_Instructions for the task:_ The expected result is the full listing, retyped exactly, without a single picture.

══════════════════════════════

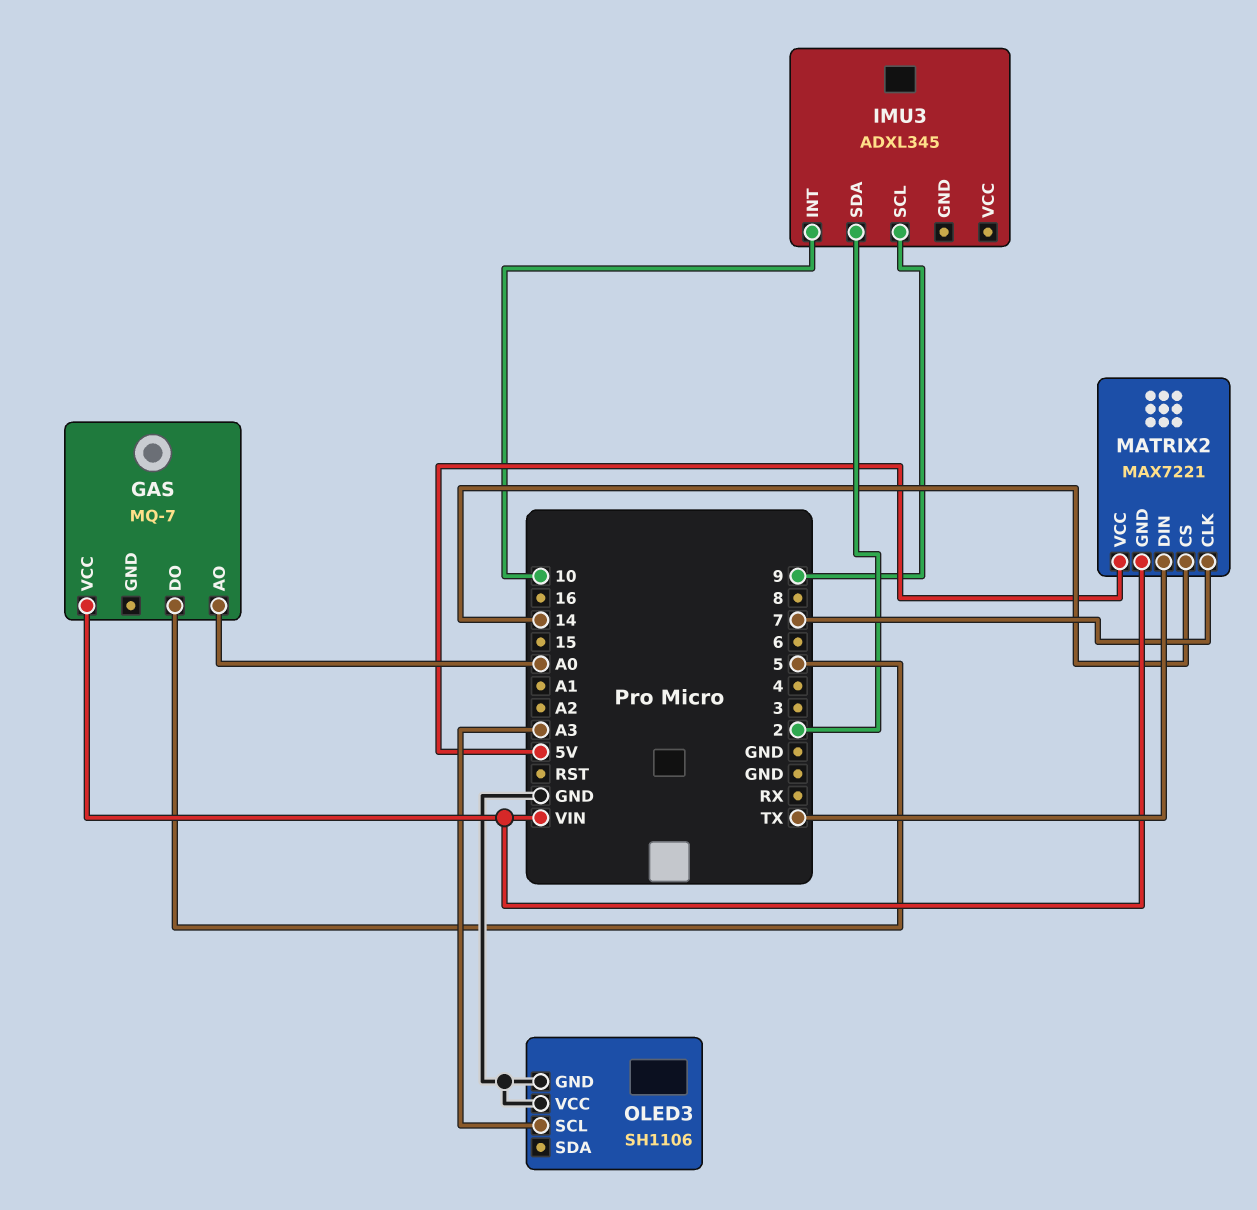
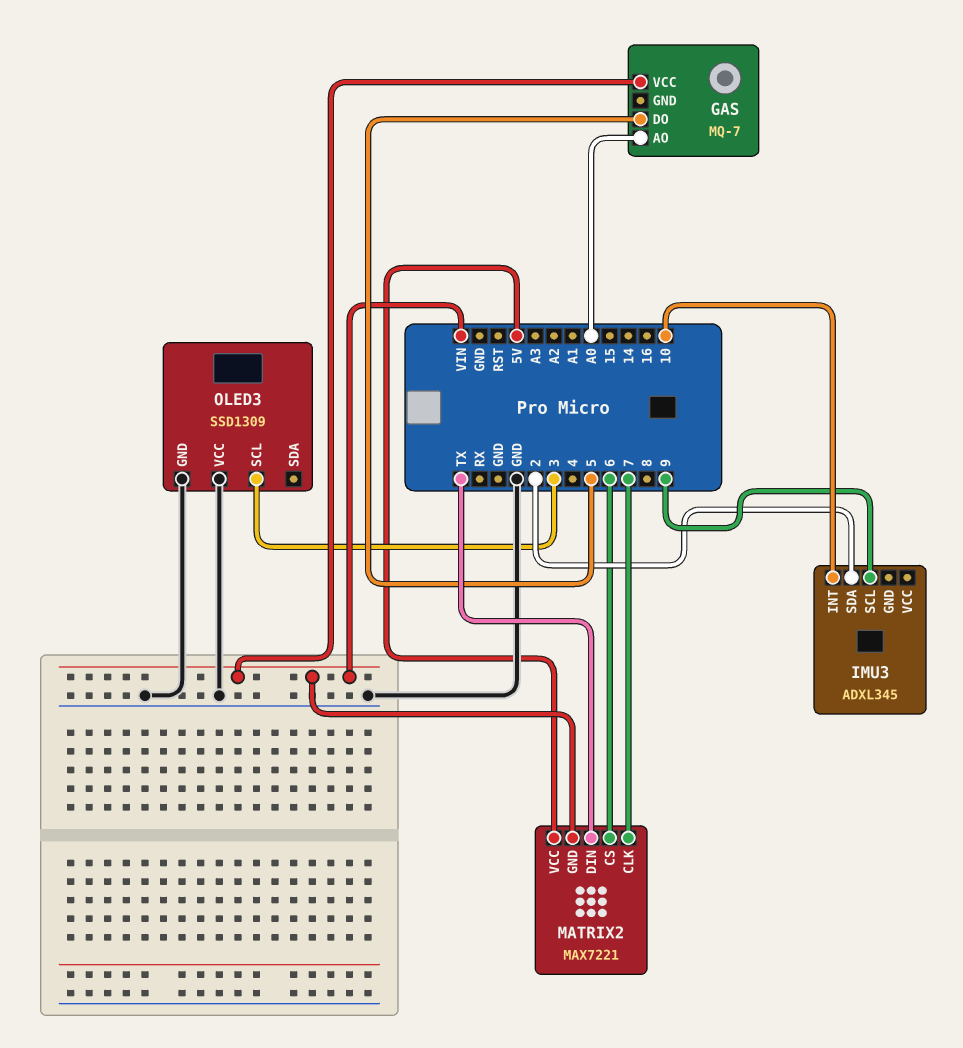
MATRIX2 pin CS: 14 -> 6
OLED3: SH1106 -> SSD1309
OLED3 pin SCL: A3 -> 3

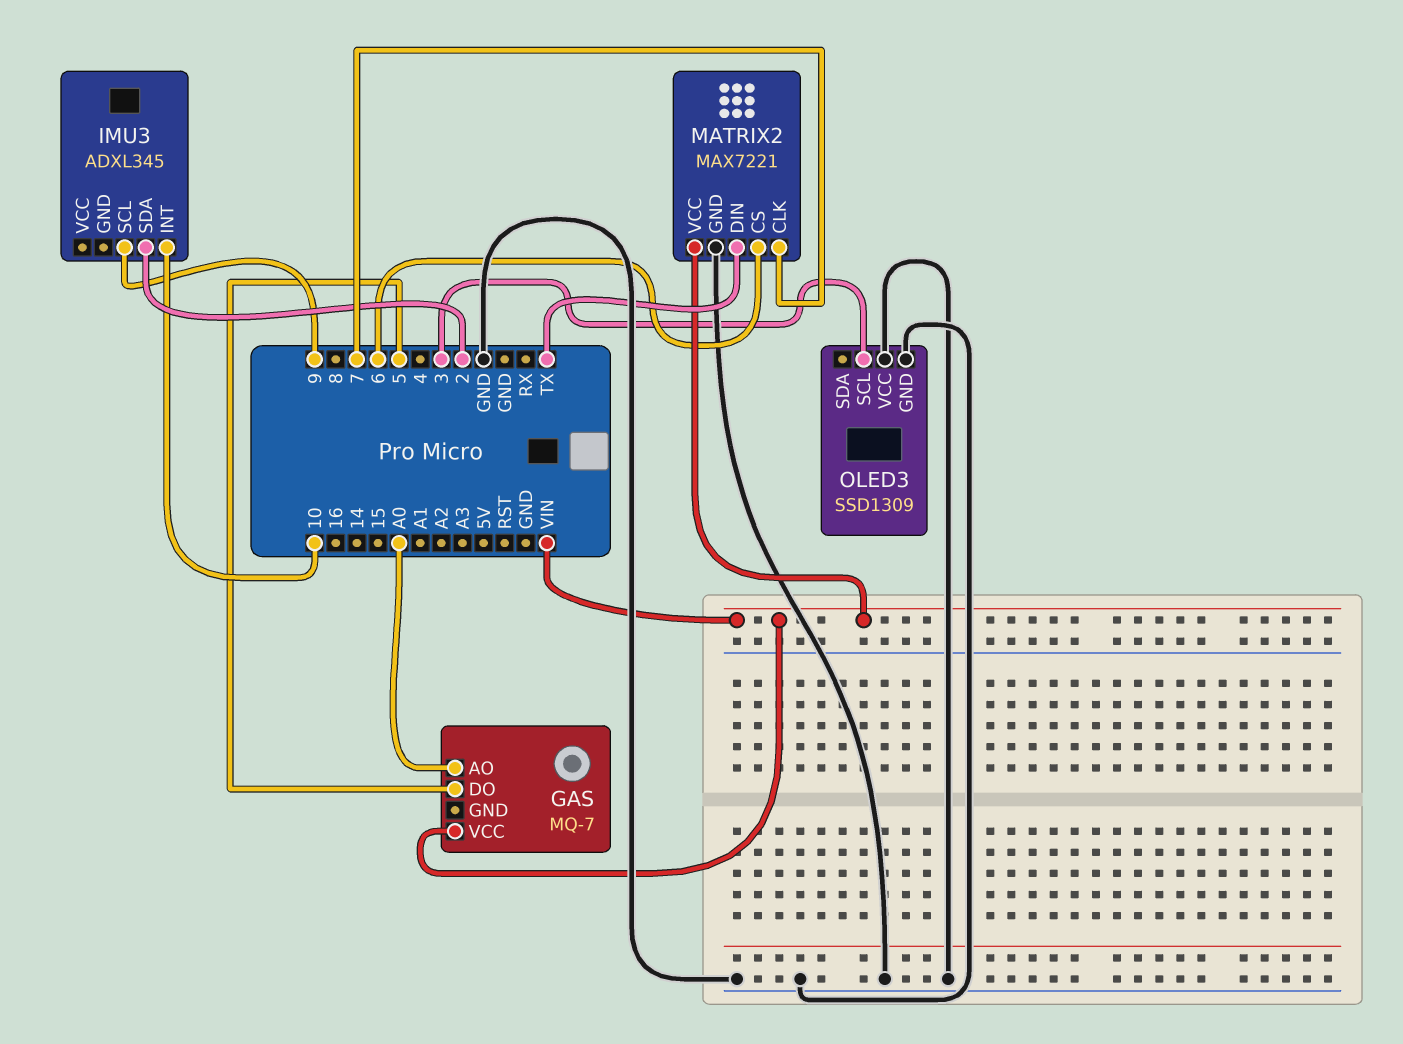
MATRIX2 pin GND: VIN -> GND
MATRIX2 pin VCC: 5V -> VIN

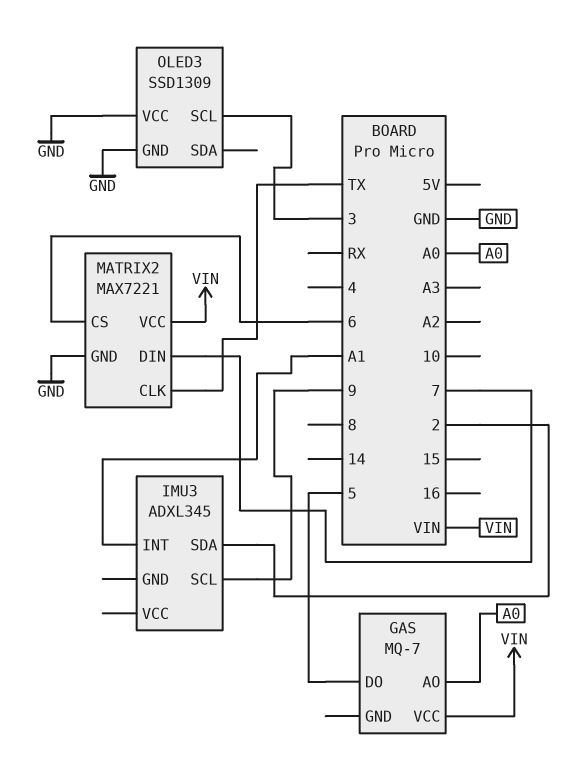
IMU3 pin INT: 10 -> A1
MATRIX2 pin CLK: 7 -> TX
MATRIX2 pin DIN: TX -> 7

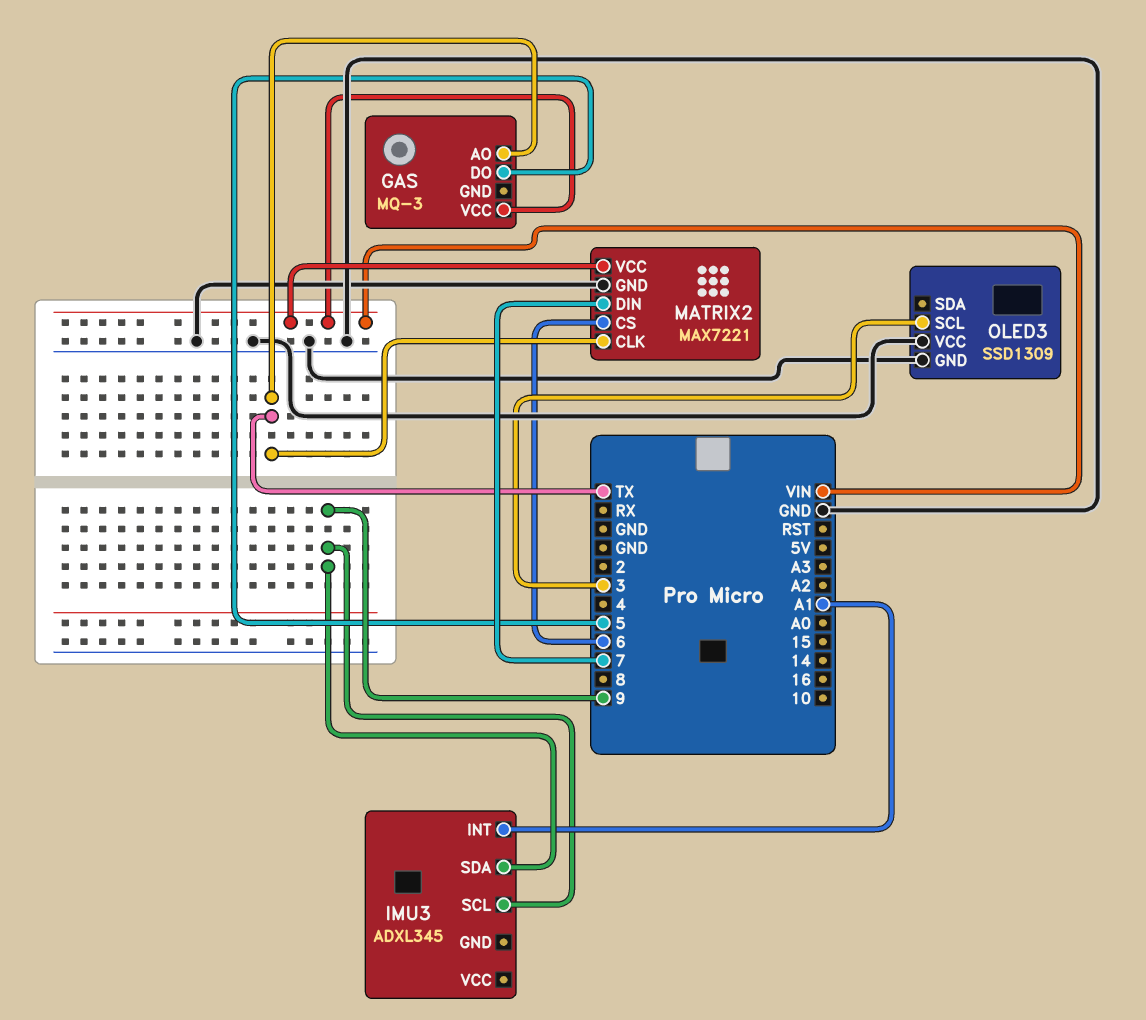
GAS: MQ-7 -> MQ-3
GAS pin AO: A0 -> TX
IMU3 pin SDA: 2 -> 9

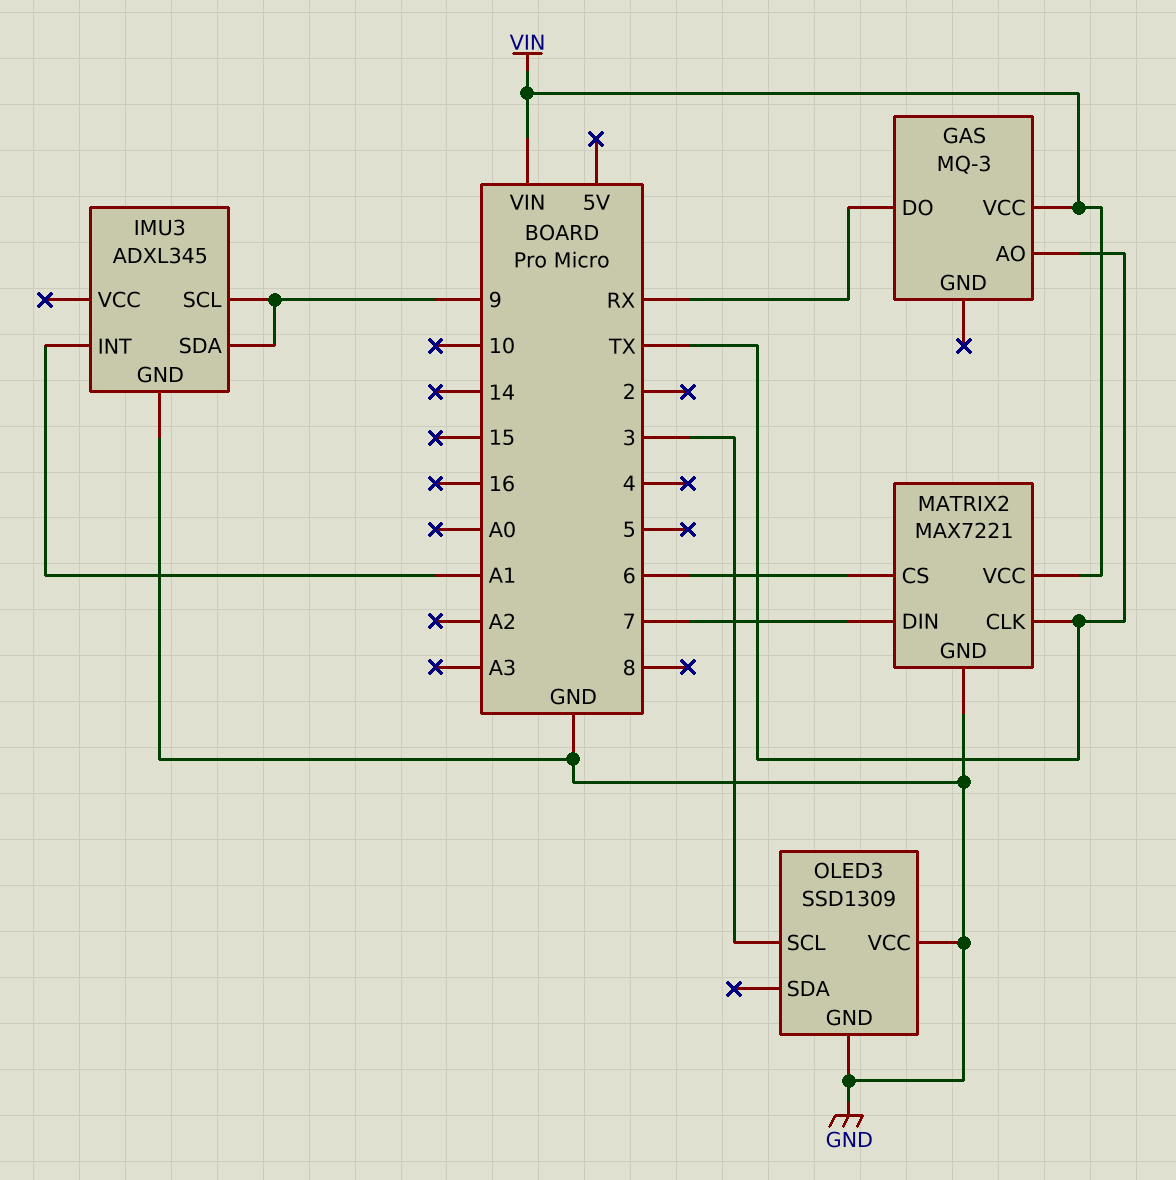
GAS pin DO: 5 -> RX
IMU3 pin GND: none -> GND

══════════════════════════════

_Completed task:_
MATRIX2 pin CS: 14 -> 6
OLED3: SH1106 -> SSD1309
OLED3 pin SCL: A3 -> 3

MATRIX2 pin GND: VIN -> GND
MATRIX2 pin VCC: 5V -> VIN

IMU3 pin INT: 10 -> A1
MATRIX2 pin CLK: 7 -> TX
MATRIX2 pin DIN: TX -> 7

GAS: MQ-7 -> MQ-3
GAS pin AO: A0 -> TX
IMU3 pin SDA: 2 -> 9

GAS pin DO: 5 -> RX
IMU3 pin GND: none -> GND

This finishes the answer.